YOUR GOAL: Each line holding the string "white" is to be copied from the data.

Records drawn from a dataset:
Segment Open

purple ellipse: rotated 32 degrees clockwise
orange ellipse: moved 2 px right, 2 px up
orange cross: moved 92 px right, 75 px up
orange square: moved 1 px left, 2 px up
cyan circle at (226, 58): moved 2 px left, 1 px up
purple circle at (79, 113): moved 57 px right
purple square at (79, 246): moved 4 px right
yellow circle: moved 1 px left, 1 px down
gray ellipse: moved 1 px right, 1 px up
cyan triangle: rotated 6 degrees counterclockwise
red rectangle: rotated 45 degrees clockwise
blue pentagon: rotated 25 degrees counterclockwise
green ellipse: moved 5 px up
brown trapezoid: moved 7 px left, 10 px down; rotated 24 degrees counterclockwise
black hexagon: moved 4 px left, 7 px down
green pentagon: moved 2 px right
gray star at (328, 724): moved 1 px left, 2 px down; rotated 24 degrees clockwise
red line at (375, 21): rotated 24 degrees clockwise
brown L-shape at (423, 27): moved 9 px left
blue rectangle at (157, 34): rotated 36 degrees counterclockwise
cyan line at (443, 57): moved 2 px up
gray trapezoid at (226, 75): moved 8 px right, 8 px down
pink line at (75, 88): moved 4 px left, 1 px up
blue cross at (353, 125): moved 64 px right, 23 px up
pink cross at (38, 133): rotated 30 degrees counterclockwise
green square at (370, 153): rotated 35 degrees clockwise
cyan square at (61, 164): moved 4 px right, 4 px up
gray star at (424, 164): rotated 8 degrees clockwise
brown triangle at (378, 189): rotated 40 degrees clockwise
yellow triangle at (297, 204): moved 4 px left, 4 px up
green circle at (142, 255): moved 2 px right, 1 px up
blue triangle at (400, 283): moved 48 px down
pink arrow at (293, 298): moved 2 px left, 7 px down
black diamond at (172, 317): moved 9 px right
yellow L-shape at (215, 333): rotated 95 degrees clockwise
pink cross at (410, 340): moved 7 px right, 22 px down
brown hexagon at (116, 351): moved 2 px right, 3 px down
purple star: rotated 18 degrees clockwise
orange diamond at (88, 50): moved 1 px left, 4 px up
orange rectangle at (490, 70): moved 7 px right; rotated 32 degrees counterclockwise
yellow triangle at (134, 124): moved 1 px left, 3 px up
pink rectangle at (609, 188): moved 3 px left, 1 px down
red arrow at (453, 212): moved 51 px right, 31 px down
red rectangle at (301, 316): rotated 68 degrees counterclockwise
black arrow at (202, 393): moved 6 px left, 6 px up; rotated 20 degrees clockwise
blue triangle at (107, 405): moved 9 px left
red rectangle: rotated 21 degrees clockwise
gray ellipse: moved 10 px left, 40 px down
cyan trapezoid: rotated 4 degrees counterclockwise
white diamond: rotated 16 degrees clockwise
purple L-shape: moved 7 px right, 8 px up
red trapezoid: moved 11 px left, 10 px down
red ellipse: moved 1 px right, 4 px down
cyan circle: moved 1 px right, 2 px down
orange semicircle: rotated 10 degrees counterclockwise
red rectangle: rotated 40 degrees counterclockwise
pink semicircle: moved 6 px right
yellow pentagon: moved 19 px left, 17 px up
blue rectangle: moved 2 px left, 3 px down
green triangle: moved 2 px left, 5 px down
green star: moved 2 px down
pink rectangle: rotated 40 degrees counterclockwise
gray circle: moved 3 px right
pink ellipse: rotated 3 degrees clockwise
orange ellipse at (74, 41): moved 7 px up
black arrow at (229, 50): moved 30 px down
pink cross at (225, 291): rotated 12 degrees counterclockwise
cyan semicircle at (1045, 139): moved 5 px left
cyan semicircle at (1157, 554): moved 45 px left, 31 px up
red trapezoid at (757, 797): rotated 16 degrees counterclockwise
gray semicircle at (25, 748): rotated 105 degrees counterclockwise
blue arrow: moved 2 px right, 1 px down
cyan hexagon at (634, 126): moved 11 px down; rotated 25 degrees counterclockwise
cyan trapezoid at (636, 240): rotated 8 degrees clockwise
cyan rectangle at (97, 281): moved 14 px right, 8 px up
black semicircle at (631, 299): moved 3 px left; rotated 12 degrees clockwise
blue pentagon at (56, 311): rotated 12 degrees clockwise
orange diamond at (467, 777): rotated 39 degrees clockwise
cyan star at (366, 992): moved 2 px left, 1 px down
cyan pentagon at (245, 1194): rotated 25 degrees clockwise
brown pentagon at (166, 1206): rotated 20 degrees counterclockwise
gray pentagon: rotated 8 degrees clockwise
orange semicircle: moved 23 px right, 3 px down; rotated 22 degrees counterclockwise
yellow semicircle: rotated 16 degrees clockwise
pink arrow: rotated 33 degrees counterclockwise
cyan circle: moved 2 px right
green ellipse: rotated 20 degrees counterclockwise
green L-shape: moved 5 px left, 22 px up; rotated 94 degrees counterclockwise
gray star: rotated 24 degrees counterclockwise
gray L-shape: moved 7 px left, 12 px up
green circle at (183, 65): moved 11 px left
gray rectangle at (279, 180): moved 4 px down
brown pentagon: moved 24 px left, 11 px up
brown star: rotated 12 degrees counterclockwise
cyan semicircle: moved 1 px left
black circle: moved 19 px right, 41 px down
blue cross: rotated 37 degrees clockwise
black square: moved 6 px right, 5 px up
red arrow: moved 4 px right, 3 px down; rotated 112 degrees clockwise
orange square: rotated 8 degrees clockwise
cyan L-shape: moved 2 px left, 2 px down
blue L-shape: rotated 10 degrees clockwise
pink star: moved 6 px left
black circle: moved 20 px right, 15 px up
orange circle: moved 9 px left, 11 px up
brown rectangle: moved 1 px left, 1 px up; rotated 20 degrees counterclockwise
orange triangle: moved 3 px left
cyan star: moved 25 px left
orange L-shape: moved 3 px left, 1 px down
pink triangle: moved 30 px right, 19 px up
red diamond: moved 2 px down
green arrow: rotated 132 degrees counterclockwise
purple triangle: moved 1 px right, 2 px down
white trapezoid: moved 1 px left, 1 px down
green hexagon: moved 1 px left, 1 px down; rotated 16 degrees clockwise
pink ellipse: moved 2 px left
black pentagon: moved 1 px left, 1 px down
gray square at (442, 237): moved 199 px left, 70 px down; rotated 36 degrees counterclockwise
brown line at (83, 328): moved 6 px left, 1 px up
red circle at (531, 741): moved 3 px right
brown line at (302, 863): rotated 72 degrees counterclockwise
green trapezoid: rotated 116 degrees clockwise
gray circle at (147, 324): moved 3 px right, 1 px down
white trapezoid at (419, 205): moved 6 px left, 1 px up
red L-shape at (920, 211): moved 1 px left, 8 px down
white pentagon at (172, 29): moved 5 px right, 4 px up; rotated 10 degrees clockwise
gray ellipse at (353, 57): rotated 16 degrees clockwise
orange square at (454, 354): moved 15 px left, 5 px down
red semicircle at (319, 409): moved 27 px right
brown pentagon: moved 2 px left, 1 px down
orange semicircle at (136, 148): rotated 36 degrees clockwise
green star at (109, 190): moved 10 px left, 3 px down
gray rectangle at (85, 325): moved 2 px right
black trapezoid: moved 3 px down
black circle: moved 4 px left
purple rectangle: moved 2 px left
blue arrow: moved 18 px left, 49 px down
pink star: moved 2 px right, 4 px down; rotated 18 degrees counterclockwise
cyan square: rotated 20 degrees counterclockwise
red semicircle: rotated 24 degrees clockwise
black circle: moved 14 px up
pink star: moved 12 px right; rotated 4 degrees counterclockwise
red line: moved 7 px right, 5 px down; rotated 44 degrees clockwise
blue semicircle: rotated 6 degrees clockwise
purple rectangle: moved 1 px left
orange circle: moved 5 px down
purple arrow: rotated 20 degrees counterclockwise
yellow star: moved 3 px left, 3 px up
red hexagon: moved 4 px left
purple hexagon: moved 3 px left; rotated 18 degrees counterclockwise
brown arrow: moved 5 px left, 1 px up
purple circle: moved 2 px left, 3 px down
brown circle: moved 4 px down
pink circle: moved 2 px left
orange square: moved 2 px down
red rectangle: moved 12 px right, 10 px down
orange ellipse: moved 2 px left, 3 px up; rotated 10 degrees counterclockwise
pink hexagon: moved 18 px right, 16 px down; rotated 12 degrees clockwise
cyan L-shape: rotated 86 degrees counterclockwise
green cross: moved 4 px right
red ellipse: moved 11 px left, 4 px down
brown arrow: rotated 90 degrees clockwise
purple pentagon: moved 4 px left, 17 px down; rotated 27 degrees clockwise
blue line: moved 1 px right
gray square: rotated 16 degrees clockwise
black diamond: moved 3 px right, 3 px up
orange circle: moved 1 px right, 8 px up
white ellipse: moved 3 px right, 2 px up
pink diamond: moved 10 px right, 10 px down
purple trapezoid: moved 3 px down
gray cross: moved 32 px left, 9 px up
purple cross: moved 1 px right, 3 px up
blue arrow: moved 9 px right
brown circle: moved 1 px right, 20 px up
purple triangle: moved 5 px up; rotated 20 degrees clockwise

Segment Closed

REPLY TO THE TASK:
white diamond: rotated 16 degrees clockwise
white trapezoid: moved 1 px left, 1 px down
white trapezoid at (419, 205): moved 6 px left, 1 px up
white pentagon at (172, 29): moved 5 px right, 4 px up; rotated 10 degrees clockwise
white ellipse: moved 3 px right, 2 px up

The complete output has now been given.